Source data:
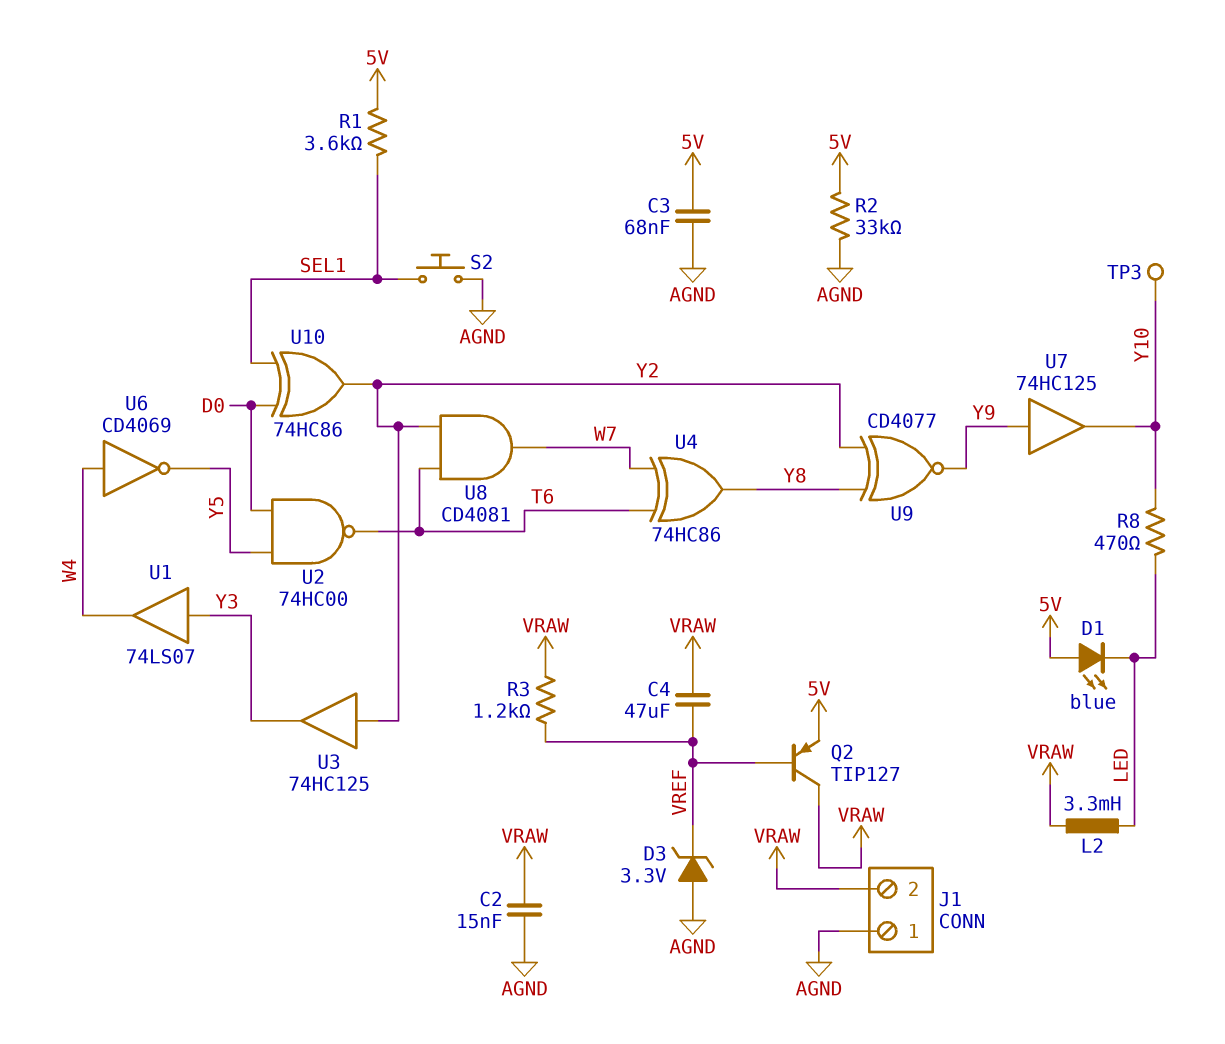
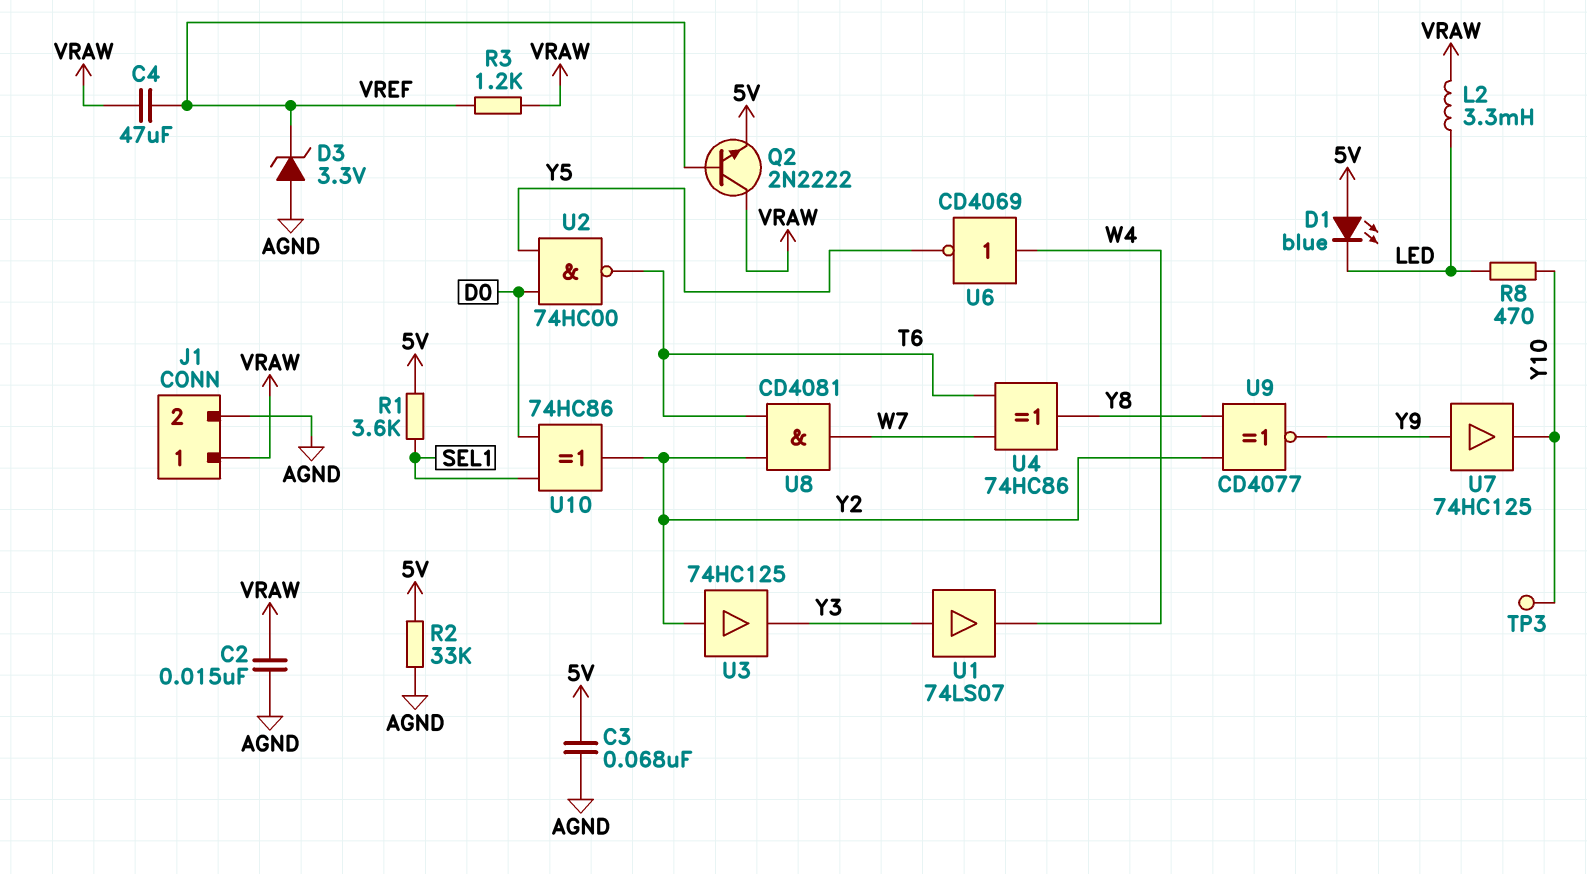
J1 pin 1: AGND -> VRAW
J1 pin 2: VRAW -> AGND
Q2: PNP TIP127 (B VREF, C VRAW, E 5V) -> NPN 2N2222 (B VREF, C VRAW, E 5V)
S2: button (AGND, SEL1) -> none

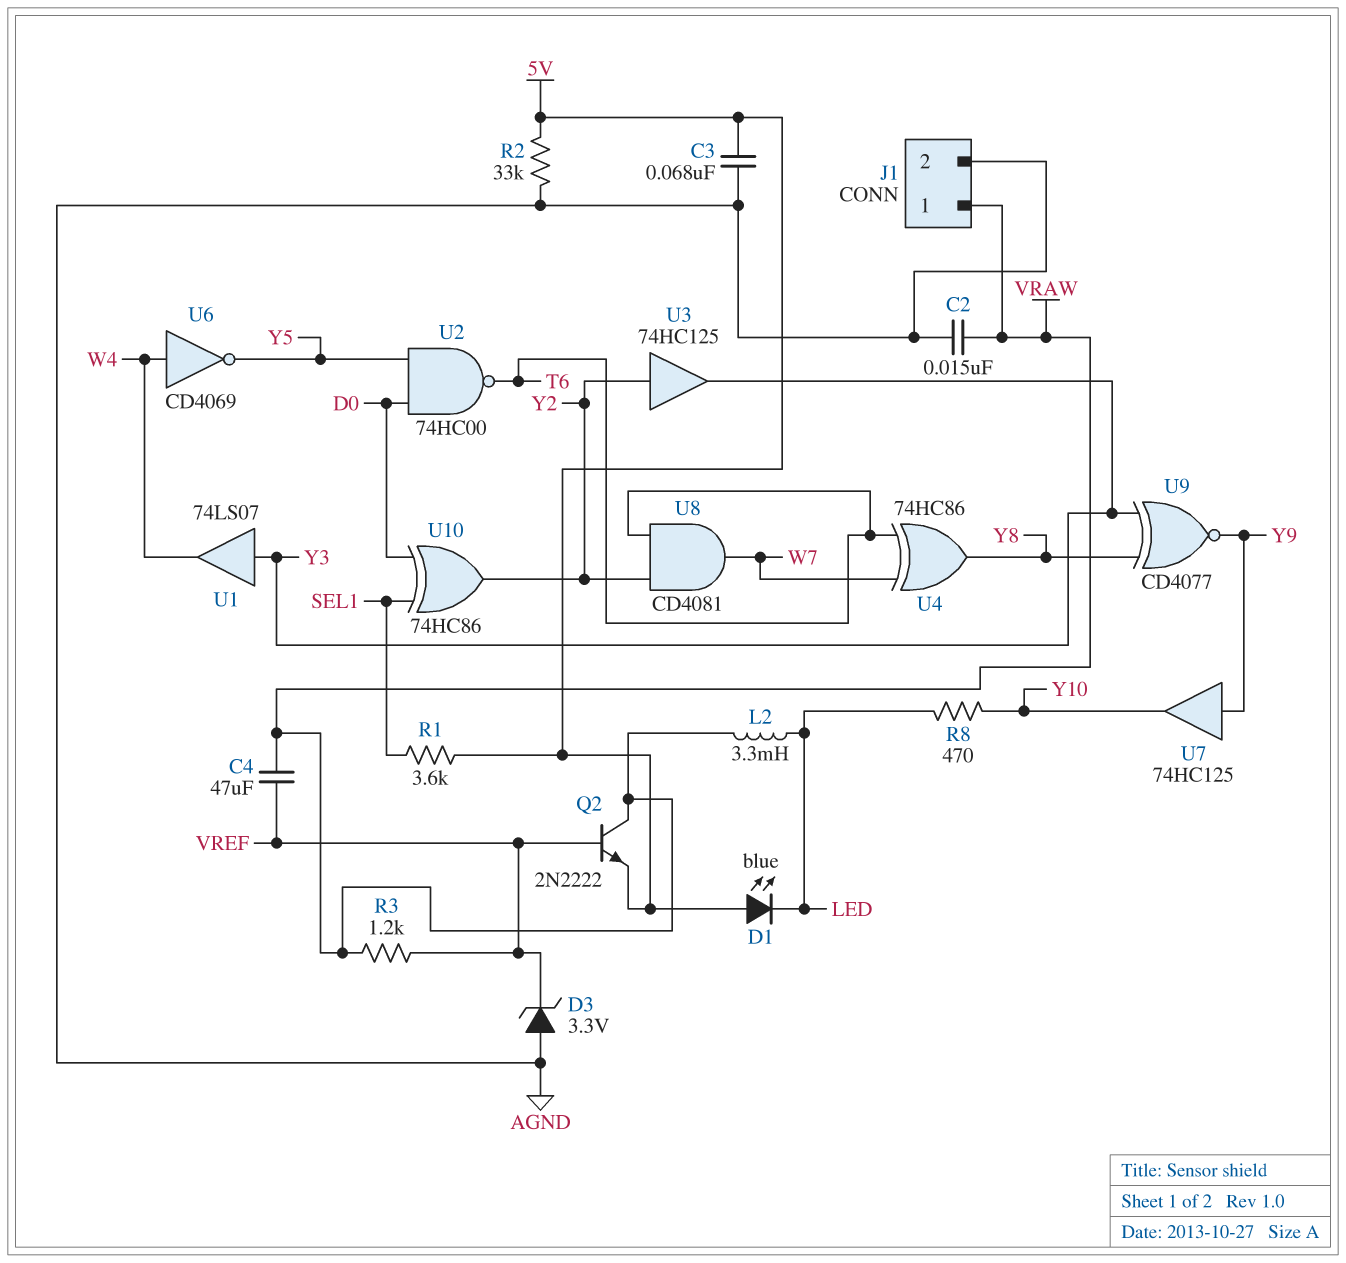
TP3: test point (Y10) -> none
U9: XNOR CD4077 (in Y2, in Y8, out Y9) -> XNOR CD4077 (in Y3, in Y8, out Y9)

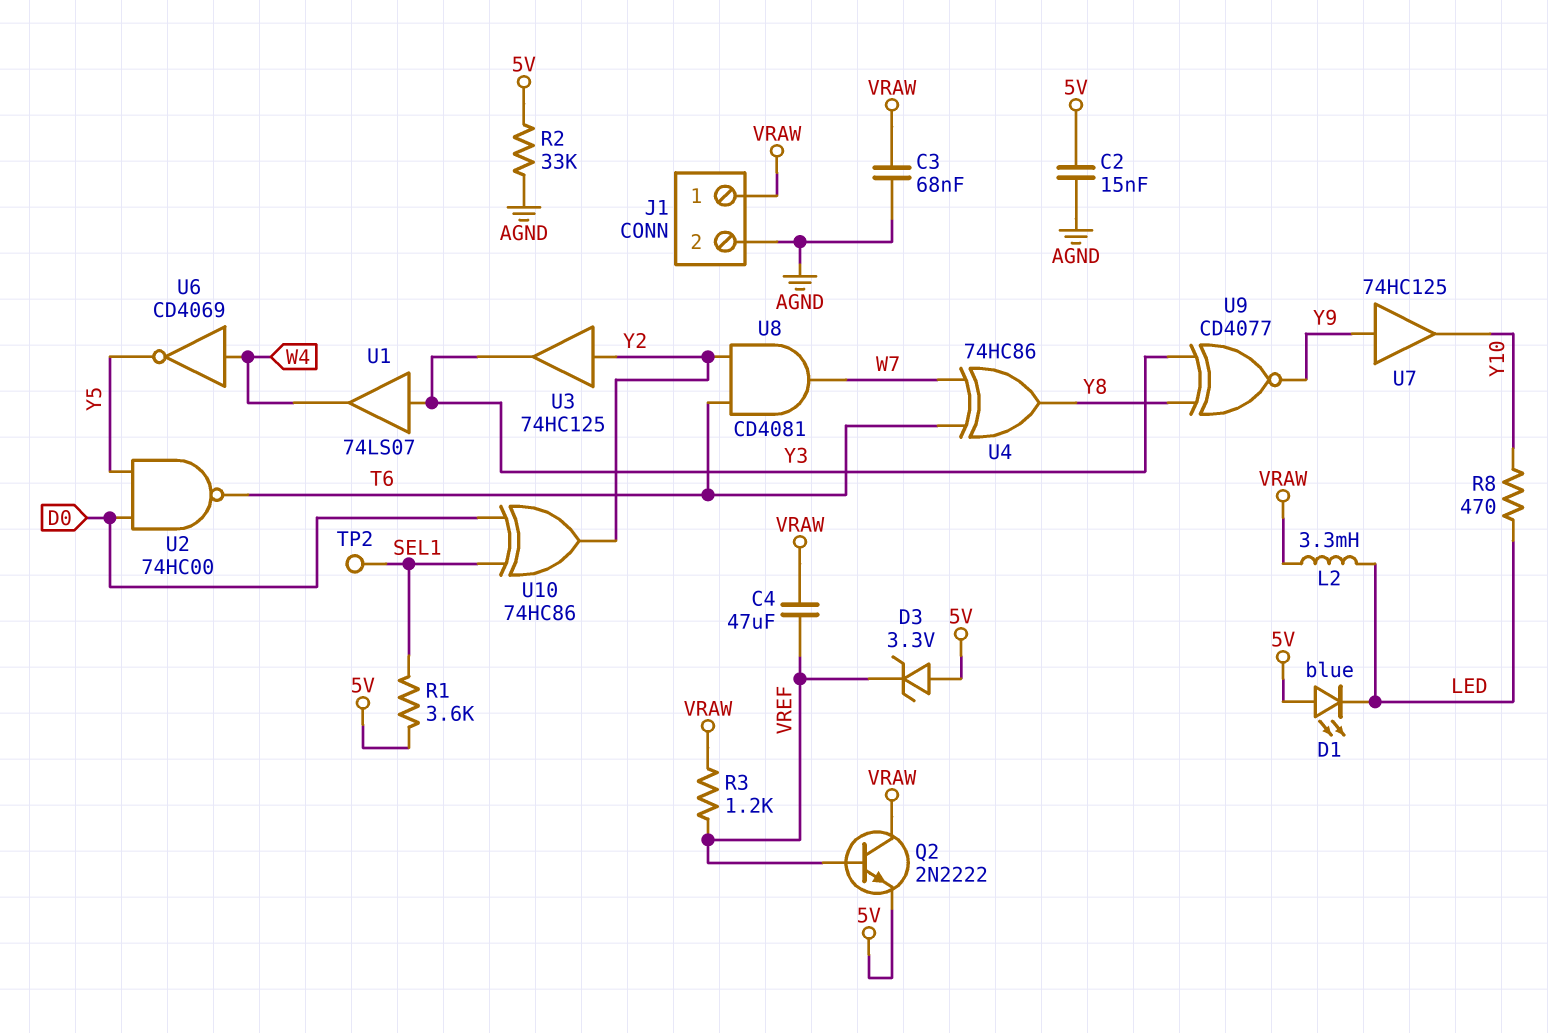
C2: 15nF (AGND, VRAW) -> 15nF (5V, AGND)
C3: 68nF (5V, AGND) -> 68nF (AGND, VRAW)
D3: zener 3.3V (A AGND, K VREF) -> zener 3.3V (A 5V, K VREF)
TP2: none -> test point (SEL1)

Work request: First drop every picture, then print the data above exactly as it stands.

Finished exercise:
J1 pin 1: AGND -> VRAW
J1 pin 2: VRAW -> AGND
Q2: PNP TIP127 (B VREF, C VRAW, E 5V) -> NPN 2N2222 (B VREF, C VRAW, E 5V)
S2: button (AGND, SEL1) -> none

TP3: test point (Y10) -> none
U9: XNOR CD4077 (in Y2, in Y8, out Y9) -> XNOR CD4077 (in Y3, in Y8, out Y9)

C2: 15nF (AGND, VRAW) -> 15nF (5V, AGND)
C3: 68nF (5V, AGND) -> 68nF (AGND, VRAW)
D3: zener 3.3V (A AGND, K VREF) -> zener 3.3V (A 5V, K VREF)
TP2: none -> test point (SEL1)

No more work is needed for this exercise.